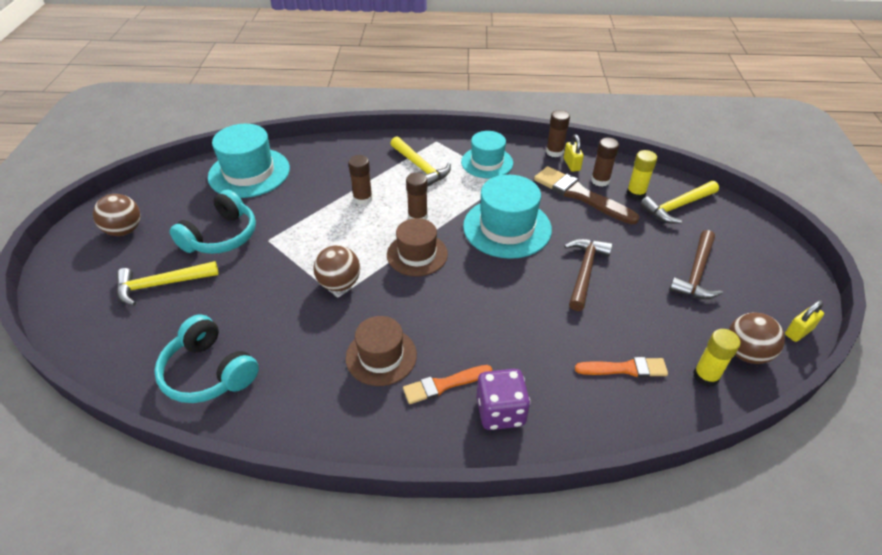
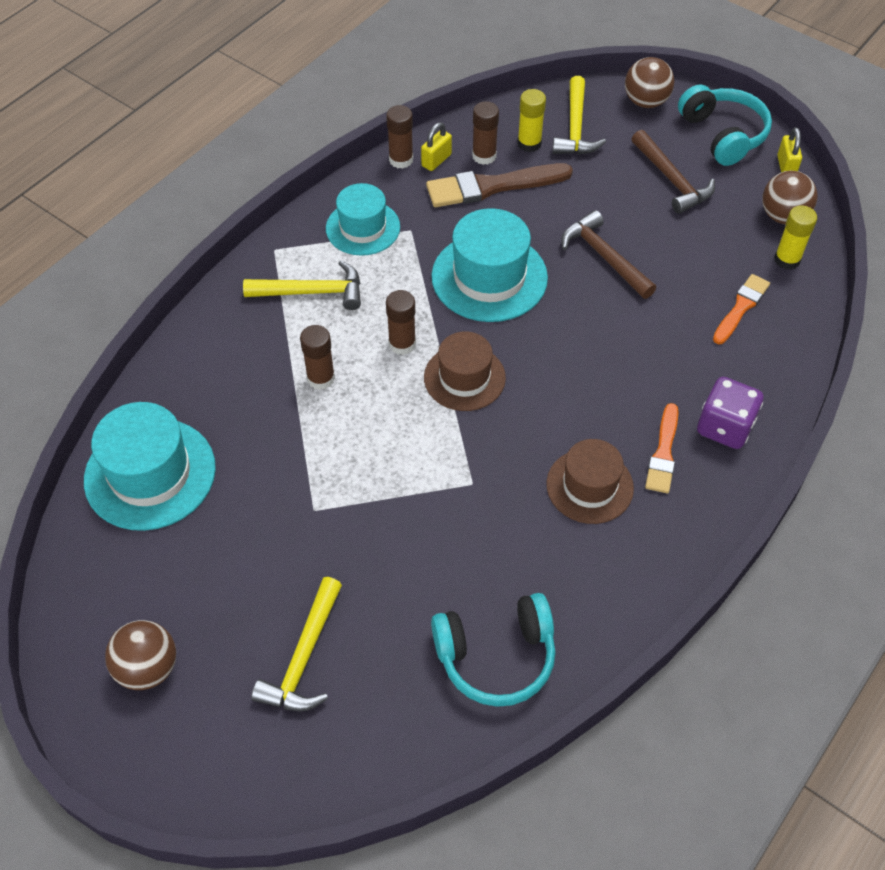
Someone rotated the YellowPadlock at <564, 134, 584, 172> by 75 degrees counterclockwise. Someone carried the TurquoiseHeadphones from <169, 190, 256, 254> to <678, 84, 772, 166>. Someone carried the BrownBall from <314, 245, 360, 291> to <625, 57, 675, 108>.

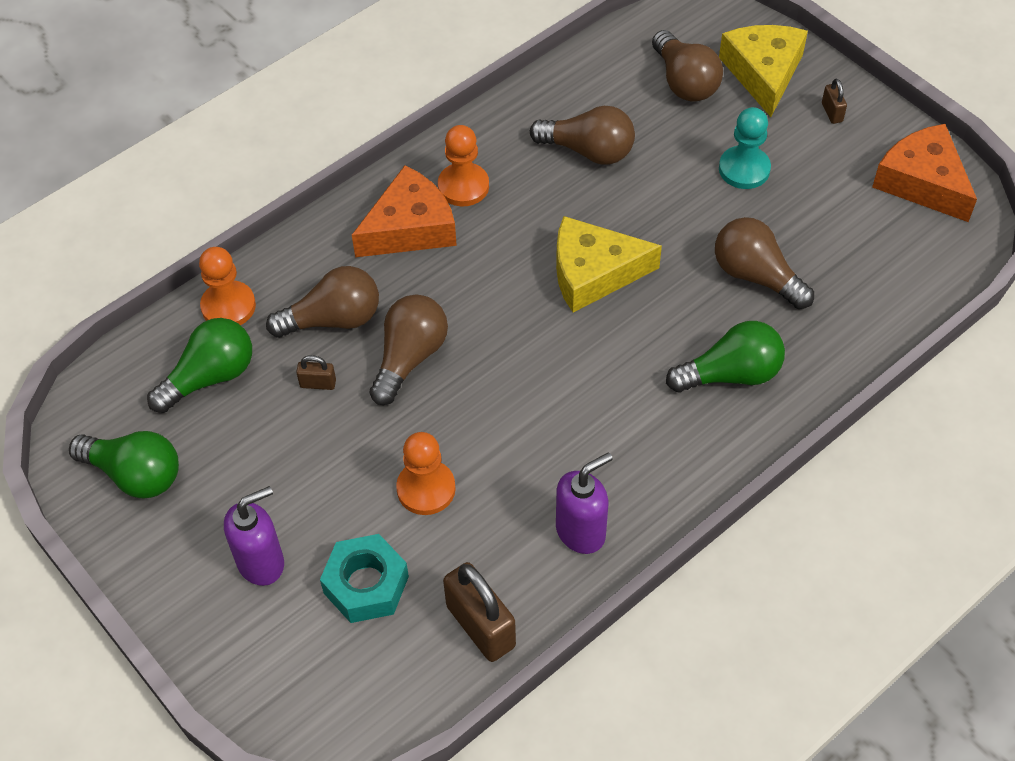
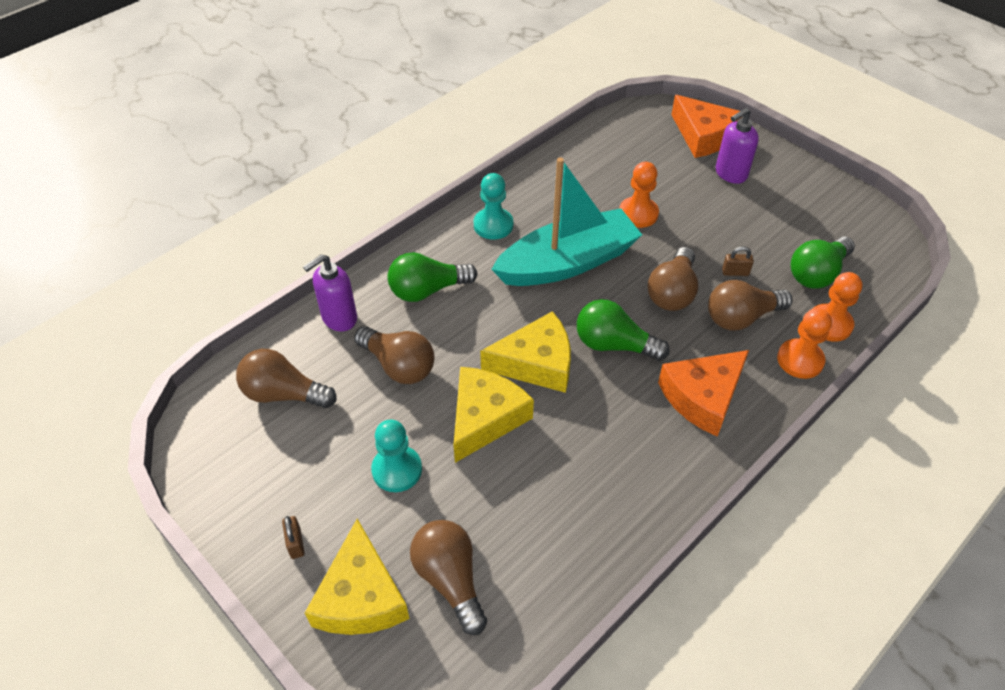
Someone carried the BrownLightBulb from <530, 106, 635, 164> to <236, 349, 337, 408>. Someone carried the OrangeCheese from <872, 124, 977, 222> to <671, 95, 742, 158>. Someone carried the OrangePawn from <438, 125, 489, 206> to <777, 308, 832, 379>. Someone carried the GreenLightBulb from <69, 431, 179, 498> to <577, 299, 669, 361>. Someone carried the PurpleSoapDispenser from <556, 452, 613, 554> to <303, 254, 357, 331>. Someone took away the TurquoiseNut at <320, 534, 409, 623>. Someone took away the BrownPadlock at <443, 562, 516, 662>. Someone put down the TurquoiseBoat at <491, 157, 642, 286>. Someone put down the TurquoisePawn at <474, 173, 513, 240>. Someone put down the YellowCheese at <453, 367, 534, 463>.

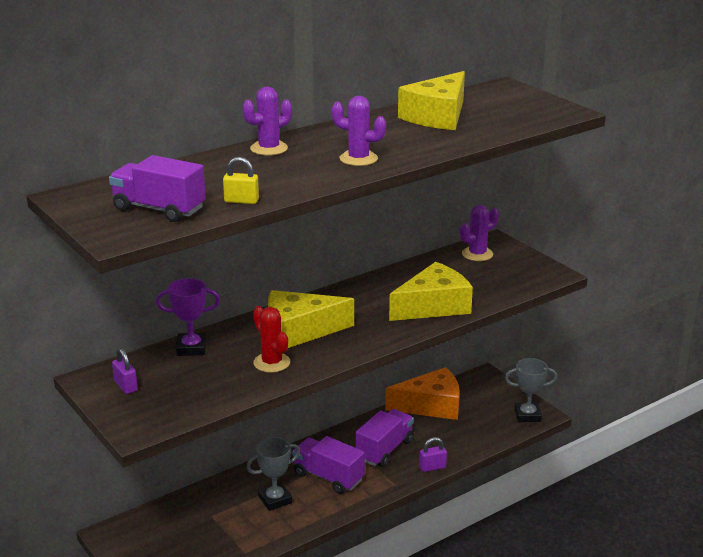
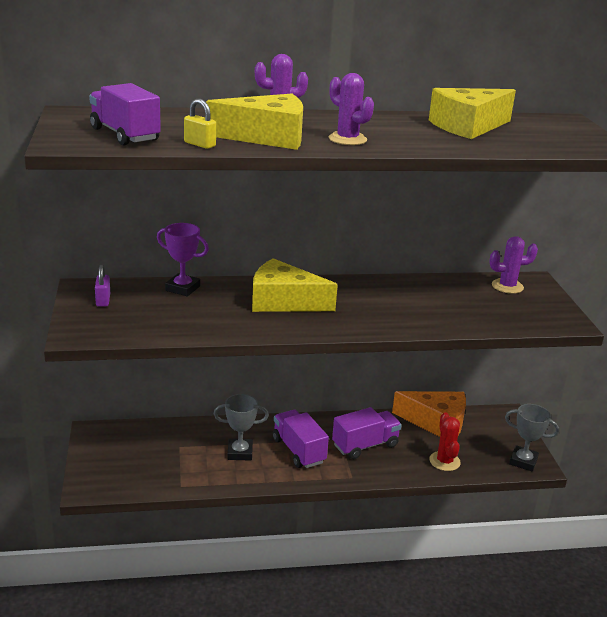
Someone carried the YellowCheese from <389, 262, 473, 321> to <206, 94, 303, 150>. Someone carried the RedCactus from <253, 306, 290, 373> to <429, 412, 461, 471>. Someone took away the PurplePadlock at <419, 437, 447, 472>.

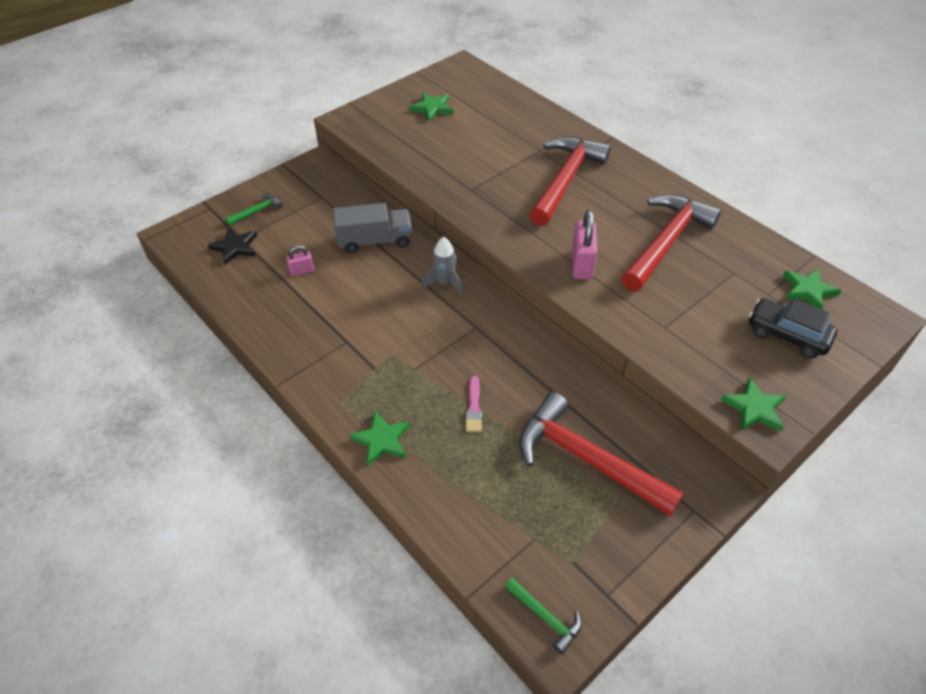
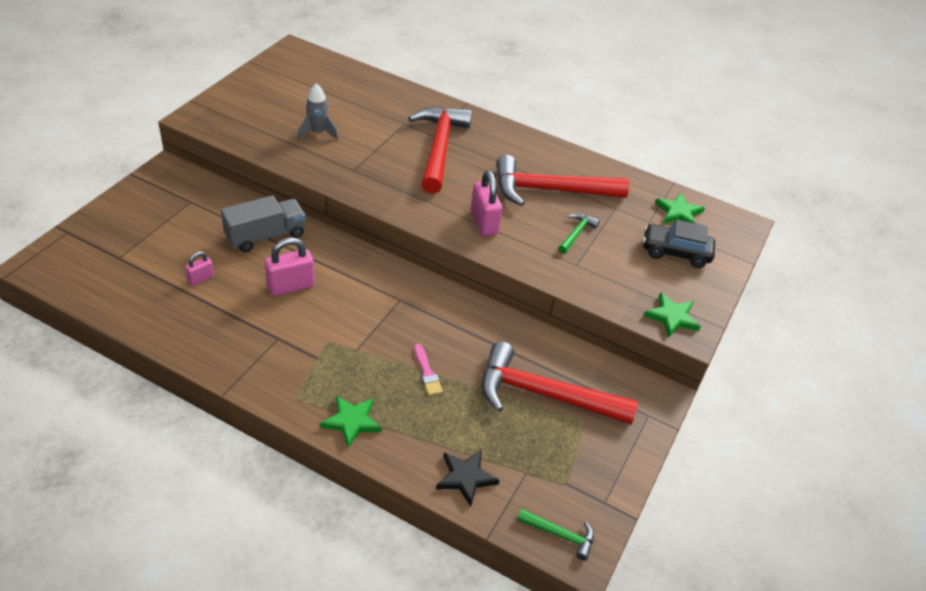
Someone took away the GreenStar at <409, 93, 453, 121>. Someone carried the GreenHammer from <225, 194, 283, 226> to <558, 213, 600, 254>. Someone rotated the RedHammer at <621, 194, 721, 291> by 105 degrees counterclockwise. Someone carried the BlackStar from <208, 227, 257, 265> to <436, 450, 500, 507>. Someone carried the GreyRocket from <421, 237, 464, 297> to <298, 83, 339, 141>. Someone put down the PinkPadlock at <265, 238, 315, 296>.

◆ **Task requirements**: When you copy the listing, keep every line exactly as it is but leave out all images.

◆ **Result**:
Someone rotated the YellowPadlock at <564, 134, 584, 172> by 75 degrees counterclockwise. Someone carried the TurquoiseHeadphones from <169, 190, 256, 254> to <678, 84, 772, 166>. Someone carried the BrownBall from <314, 245, 360, 291> to <625, 57, 675, 108>.

Someone carried the BrownLightBulb from <530, 106, 635, 164> to <236, 349, 337, 408>. Someone carried the OrangeCheese from <872, 124, 977, 222> to <671, 95, 742, 158>. Someone carried the OrangePawn from <438, 125, 489, 206> to <777, 308, 832, 379>. Someone carried the GreenLightBulb from <69, 431, 179, 498> to <577, 299, 669, 361>. Someone carried the PurpleSoapDispenser from <556, 452, 613, 554> to <303, 254, 357, 331>. Someone took away the TurquoiseNut at <320, 534, 409, 623>. Someone took away the BrownPadlock at <443, 562, 516, 662>. Someone put down the TurquoiseBoat at <491, 157, 642, 286>. Someone put down the TurquoisePawn at <474, 173, 513, 240>. Someone put down the YellowCheese at <453, 367, 534, 463>.

Someone carried the YellowCheese from <389, 262, 473, 321> to <206, 94, 303, 150>. Someone carried the RedCactus from <253, 306, 290, 373> to <429, 412, 461, 471>. Someone took away the PurplePadlock at <419, 437, 447, 472>.

Someone took away the GreenStar at <409, 93, 453, 121>. Someone carried the GreenHammer from <225, 194, 283, 226> to <558, 213, 600, 254>. Someone rotated the RedHammer at <621, 194, 721, 291> by 105 degrees counterclockwise. Someone carried the BlackStar from <208, 227, 257, 265> to <436, 450, 500, 507>. Someone carried the GreyRocket from <421, 237, 464, 297> to <298, 83, 339, 141>. Someone put down the PinkPadlock at <265, 238, 315, 296>.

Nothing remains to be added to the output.